What the task requires = Please report, as a single number, how many lines in the entries include the string "strawberry".

(Beginning of Data listing)

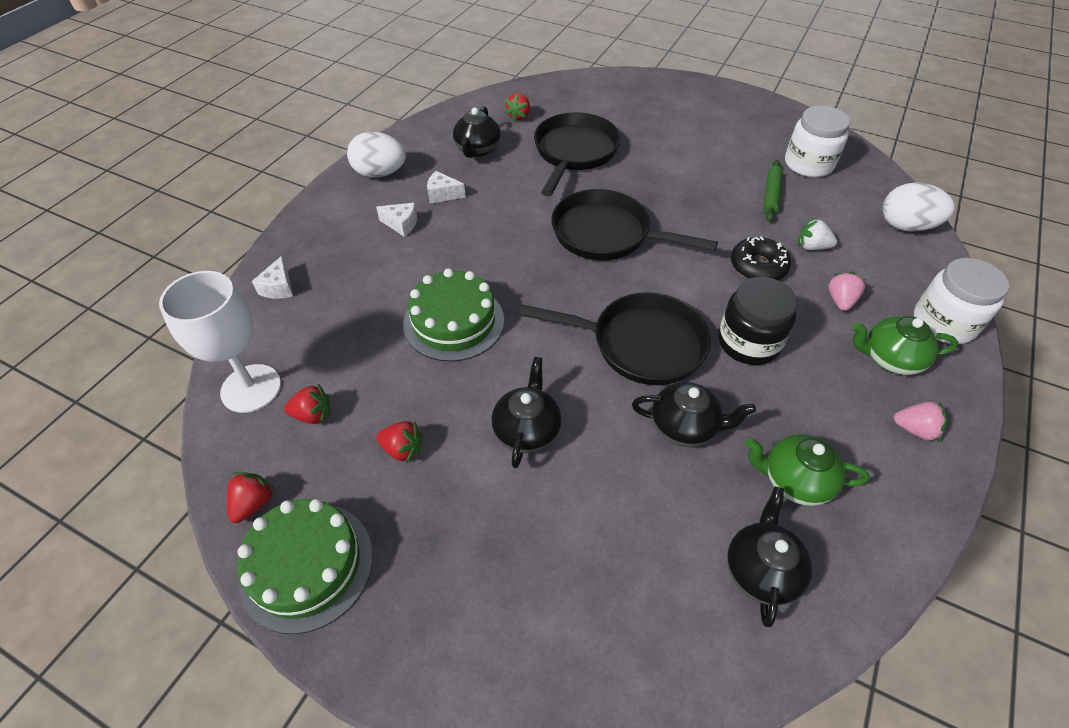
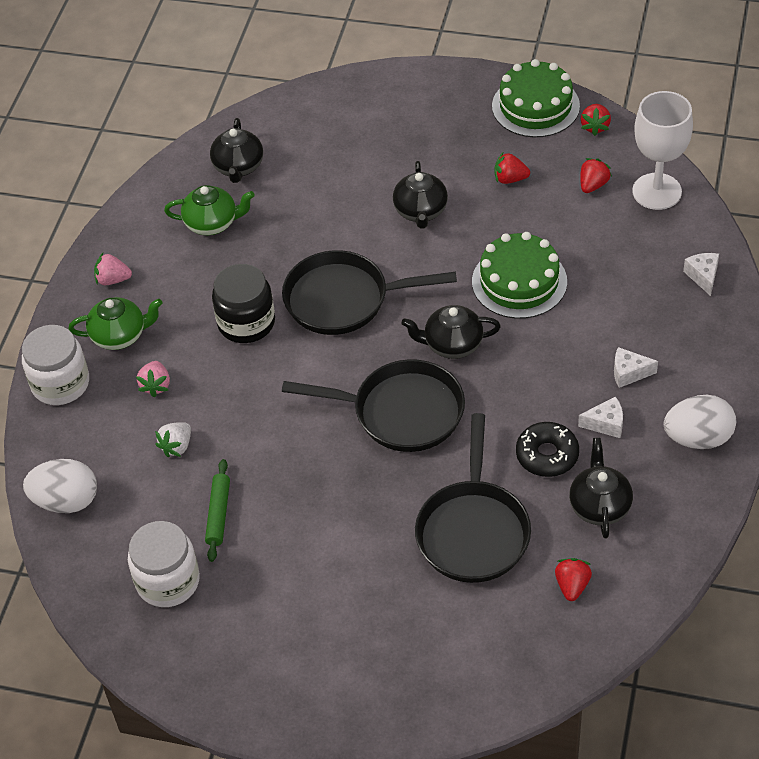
camera: 170 degrees right, 0 degrees up
(313, 415) = (593, 185): red strawberry -> red strawberry turned 135 degrees clockwise
(684, 427) = (297, 241): black teapot -> black teapot (452, 344)
(758, 266) = (236, 407): black donut -> black donut (547, 455)
(812, 247) = (177, 446): white strawberry -> white strawberry turned 120 degrees clockwise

(End of Data listing)

Result of the task = 2